## [SUPPLIED MATERIAL]
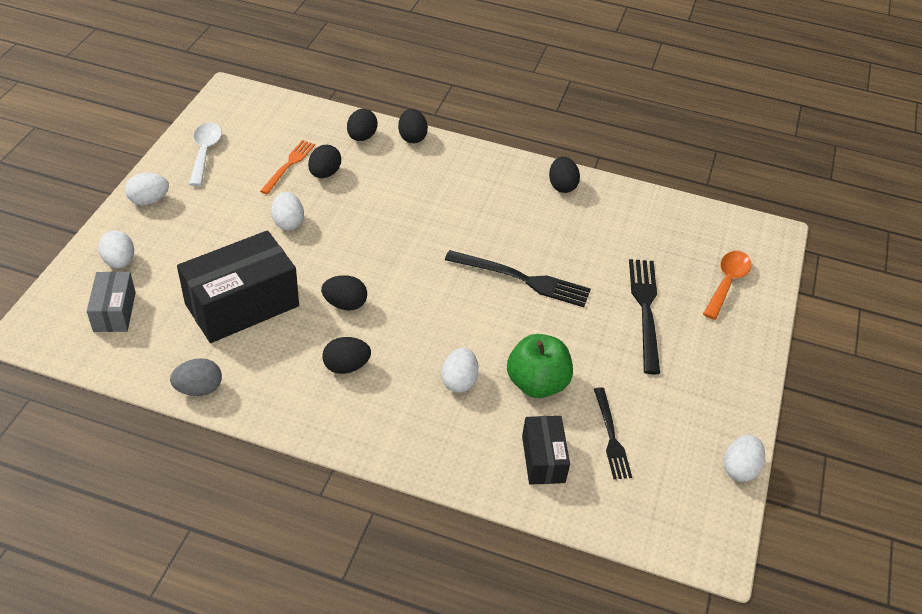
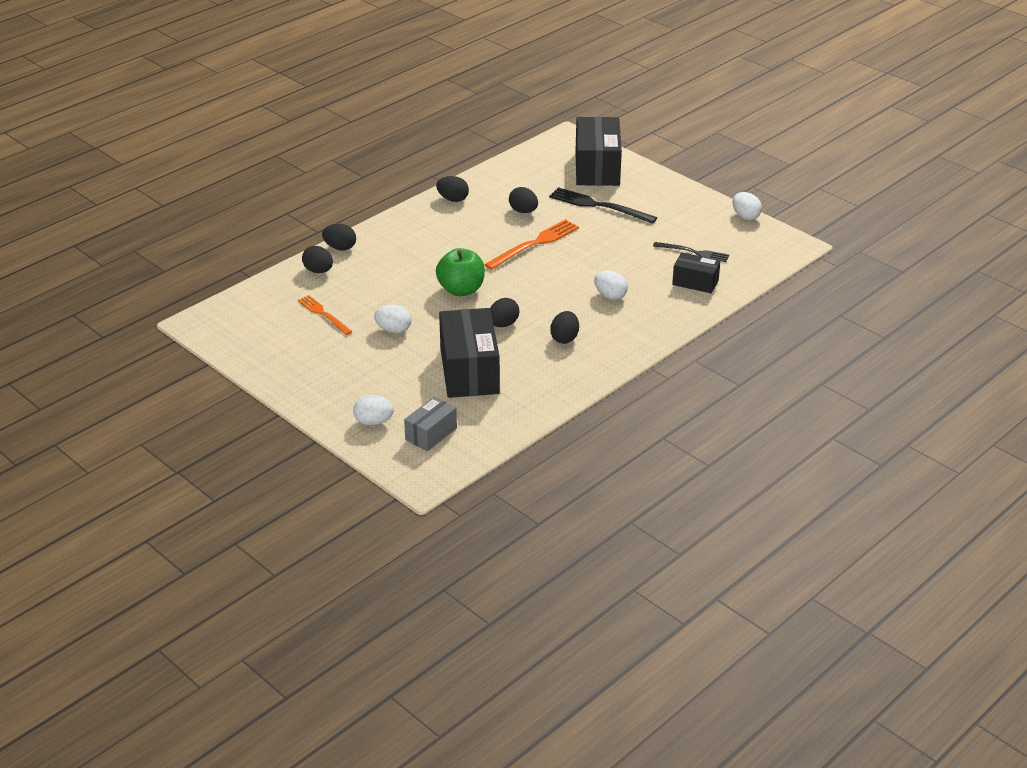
camera: 60 degrees left, 10 degrees down
(114, 312) = (431, 434): grey box -> grey box turned 75 degrees counterclockwise
(149, 200) = (308, 393): white egg -> none
(199, 389) = (541, 408): grey egg -> none
(205, 152) = (269, 353): white spoon -> none
(325, 173) = (349, 299): black egg -> black egg (523, 211)
(522, 279) = (535, 244): black fork -> orange fork
(537, 383) = (633, 266): green apple -> green apple (461, 290)
(727, 283) = (597, 168): orange spoon -> black box

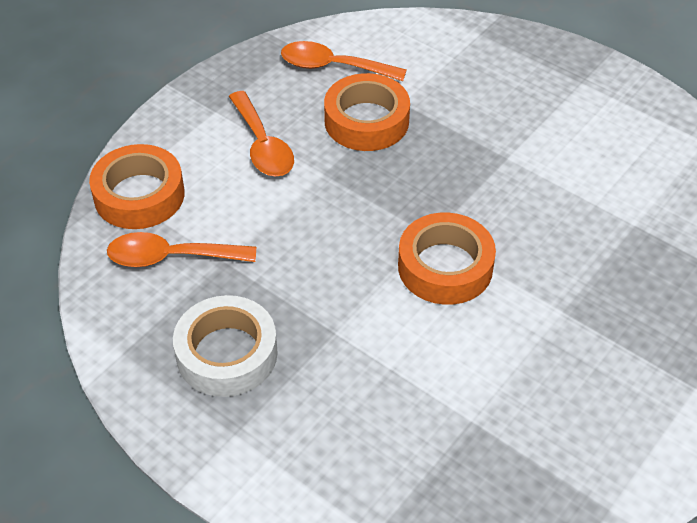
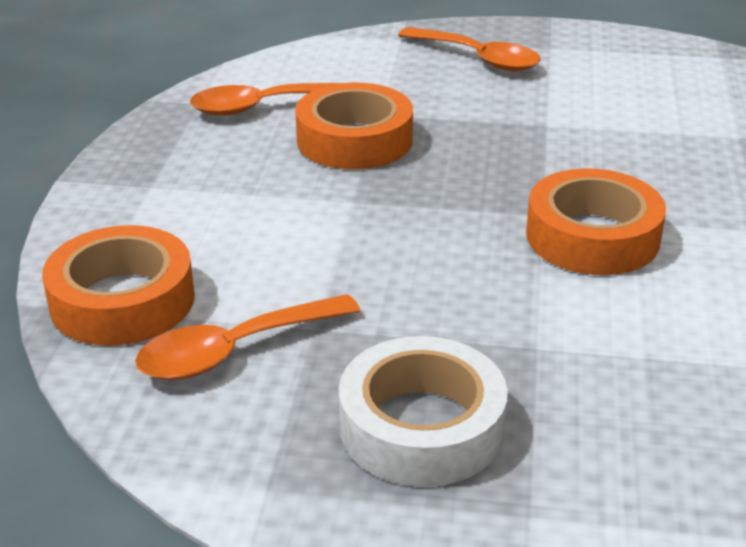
camera: 30 degrees left, 15 degrees down
(262, 145) = (247, 198): orange spoon -> orange spoon (477, 58)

## [DESCRIPTION OF THE TASK]
From the first record to the last, copy everything exactly except the pictures.

## [ANSWER SPACE]
camera: 60 degrees left, 10 degrees down
(114, 312) = (431, 434): grey box -> grey box turned 75 degrees counterclockwise
(149, 200) = (308, 393): white egg -> none
(199, 389) = (541, 408): grey egg -> none
(205, 152) = (269, 353): white spoon -> none
(325, 173) = (349, 299): black egg -> black egg (523, 211)
(522, 279) = (535, 244): black fork -> orange fork
(537, 383) = (633, 266): green apple -> green apple (461, 290)
(727, 283) = (597, 168): orange spoon -> black box

camera: 30 degrees left, 15 degrees down
(262, 145) = (247, 198): orange spoon -> orange spoon (477, 58)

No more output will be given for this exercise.